YOUR OBJECTIVE ▸
Please copy every line of the data in which the string "battery" appears.
[Opening EXTRACTED MATERIAL section]
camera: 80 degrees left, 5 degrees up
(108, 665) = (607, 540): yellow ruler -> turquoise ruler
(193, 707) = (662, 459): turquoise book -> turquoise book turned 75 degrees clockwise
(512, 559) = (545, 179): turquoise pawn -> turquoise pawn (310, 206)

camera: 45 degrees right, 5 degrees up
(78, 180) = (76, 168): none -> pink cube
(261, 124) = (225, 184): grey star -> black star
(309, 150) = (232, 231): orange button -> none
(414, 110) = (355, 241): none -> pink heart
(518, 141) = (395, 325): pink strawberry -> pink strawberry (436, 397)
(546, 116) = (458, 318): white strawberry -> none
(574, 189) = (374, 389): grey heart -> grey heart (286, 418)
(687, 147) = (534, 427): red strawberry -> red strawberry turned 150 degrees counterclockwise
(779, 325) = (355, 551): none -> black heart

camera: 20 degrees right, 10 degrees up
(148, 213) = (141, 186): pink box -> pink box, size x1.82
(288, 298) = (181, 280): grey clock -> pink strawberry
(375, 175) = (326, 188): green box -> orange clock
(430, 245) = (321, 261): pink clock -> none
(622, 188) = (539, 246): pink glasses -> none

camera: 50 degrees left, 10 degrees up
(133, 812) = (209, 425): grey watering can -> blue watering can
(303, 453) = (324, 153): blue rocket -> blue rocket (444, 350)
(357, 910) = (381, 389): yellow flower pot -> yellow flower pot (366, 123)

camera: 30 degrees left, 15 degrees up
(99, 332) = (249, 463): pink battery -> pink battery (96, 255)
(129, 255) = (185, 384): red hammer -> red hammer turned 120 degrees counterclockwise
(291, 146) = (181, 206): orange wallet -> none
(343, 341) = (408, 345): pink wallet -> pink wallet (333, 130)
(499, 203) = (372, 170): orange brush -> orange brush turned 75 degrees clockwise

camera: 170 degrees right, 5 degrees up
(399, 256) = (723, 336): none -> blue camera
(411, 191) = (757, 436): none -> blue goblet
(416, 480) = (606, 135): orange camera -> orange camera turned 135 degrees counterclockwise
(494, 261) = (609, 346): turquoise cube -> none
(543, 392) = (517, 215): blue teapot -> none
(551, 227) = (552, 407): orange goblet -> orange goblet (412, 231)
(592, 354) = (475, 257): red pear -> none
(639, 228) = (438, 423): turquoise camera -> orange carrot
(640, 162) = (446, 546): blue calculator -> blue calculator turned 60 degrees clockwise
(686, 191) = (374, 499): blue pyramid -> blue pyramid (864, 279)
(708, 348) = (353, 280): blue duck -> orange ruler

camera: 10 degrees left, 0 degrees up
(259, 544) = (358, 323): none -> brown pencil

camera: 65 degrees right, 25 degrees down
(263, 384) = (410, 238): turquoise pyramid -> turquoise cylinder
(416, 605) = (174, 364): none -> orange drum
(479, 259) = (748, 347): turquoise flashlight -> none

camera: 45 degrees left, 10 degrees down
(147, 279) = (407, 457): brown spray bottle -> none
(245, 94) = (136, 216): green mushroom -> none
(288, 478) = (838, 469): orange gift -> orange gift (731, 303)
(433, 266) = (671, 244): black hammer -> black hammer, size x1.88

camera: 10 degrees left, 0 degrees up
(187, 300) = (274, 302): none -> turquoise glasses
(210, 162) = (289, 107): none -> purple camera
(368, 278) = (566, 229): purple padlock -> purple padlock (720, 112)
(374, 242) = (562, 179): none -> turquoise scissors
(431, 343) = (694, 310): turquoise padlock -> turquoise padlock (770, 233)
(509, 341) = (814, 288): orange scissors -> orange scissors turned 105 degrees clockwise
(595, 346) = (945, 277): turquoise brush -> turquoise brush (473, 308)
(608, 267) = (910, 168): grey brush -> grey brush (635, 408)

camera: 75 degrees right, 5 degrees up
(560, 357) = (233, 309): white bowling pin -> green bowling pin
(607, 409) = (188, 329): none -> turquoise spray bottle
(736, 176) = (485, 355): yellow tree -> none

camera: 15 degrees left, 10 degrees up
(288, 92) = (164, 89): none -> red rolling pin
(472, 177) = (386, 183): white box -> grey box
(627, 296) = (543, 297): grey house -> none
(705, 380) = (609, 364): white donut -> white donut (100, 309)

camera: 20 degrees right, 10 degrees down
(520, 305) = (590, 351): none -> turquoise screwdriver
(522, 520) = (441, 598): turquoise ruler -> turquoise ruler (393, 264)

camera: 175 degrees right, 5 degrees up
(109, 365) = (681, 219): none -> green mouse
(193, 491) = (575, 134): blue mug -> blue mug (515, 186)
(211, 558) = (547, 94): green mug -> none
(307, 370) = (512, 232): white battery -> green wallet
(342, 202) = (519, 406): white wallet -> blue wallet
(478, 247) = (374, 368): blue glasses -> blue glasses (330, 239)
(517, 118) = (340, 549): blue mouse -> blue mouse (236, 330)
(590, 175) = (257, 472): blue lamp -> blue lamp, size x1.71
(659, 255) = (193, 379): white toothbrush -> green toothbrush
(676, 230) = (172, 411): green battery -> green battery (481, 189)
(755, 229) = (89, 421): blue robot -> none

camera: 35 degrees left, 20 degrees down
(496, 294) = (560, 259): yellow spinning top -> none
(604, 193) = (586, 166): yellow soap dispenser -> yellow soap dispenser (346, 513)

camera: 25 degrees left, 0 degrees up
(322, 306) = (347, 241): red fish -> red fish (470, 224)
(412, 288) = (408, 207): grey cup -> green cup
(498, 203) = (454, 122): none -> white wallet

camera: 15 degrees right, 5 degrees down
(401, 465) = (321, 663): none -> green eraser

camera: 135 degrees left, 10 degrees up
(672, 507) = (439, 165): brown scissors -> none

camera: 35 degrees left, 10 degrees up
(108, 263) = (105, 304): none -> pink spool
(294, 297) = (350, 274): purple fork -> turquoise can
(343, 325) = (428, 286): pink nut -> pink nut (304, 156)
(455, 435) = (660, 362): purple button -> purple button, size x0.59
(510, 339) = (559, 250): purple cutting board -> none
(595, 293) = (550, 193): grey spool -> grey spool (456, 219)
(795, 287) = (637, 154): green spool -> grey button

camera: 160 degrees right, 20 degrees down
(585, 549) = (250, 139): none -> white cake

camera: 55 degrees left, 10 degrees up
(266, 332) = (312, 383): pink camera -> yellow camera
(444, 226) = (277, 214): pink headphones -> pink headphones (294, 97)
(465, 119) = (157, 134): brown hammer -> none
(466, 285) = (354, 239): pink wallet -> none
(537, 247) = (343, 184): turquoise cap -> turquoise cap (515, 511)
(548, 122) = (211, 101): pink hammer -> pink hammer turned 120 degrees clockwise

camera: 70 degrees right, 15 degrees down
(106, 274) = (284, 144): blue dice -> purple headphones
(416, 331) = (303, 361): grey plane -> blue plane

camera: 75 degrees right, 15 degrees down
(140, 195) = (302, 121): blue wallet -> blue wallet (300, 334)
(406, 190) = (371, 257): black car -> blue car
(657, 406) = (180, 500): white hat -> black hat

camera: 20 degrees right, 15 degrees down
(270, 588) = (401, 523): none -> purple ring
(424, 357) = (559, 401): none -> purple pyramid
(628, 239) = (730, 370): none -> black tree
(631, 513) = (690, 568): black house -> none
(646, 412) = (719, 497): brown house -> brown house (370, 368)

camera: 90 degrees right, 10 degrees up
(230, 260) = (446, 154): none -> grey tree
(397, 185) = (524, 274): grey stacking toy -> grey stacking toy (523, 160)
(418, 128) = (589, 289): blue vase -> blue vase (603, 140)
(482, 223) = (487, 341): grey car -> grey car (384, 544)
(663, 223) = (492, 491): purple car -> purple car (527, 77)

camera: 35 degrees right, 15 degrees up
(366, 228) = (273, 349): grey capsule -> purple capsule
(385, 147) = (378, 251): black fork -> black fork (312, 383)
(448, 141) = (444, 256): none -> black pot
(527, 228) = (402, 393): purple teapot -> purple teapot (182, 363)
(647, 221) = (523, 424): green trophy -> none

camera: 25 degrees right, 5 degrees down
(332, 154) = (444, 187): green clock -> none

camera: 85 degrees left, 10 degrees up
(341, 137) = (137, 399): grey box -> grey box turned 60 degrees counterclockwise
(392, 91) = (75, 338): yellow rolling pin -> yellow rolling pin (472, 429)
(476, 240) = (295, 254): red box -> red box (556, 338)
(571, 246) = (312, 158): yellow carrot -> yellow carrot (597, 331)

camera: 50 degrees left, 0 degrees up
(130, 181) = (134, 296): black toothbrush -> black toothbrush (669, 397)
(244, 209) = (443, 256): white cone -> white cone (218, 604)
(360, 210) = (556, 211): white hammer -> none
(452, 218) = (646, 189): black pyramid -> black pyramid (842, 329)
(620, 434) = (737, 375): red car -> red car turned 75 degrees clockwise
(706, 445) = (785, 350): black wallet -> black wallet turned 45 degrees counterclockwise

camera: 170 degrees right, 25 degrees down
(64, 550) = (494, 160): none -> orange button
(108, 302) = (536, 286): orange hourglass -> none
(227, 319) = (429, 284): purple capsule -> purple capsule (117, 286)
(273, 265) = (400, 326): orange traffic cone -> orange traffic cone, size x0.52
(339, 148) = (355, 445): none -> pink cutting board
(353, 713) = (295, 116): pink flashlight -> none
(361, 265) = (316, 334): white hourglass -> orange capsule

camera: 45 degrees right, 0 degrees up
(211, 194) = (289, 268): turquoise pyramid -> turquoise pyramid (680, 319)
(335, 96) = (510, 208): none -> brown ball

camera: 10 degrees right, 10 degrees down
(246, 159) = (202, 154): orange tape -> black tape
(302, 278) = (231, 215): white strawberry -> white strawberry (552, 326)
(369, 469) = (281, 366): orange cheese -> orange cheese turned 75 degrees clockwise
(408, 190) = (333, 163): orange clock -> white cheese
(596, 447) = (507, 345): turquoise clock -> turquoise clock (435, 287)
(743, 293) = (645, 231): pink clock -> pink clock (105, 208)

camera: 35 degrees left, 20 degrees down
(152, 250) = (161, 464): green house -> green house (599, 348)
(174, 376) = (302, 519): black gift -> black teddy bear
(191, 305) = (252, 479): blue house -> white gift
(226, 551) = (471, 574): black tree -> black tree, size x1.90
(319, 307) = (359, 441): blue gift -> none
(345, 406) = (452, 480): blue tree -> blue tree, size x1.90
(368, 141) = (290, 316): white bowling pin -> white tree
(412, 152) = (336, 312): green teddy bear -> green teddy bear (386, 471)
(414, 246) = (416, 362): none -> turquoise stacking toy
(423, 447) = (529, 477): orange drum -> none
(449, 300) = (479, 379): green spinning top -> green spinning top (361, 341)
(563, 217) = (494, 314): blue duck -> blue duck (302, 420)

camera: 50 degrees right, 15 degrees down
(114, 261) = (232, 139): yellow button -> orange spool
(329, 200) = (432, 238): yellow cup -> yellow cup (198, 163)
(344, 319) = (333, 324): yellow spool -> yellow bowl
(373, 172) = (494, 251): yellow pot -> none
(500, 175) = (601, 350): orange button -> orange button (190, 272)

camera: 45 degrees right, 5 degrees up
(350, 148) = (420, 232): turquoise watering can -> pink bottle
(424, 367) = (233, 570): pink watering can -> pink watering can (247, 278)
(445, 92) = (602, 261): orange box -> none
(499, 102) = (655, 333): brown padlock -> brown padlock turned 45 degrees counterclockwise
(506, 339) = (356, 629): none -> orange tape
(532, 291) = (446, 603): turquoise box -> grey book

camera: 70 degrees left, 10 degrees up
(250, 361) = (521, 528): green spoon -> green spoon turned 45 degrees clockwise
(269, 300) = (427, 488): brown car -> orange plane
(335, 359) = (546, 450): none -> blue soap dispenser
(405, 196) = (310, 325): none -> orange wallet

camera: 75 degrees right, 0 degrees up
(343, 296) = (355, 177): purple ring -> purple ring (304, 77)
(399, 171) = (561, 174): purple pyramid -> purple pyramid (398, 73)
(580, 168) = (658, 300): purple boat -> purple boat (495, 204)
[Closing EXTRACTED MATERIAL section]
SOLUTION TO THE EXERCISE ▸
(99, 332) = (249, 463): pink battery -> pink battery (96, 255)
(307, 370) = (512, 232): white battery -> green wallet
(676, 230) = (172, 411): green battery -> green battery (481, 189)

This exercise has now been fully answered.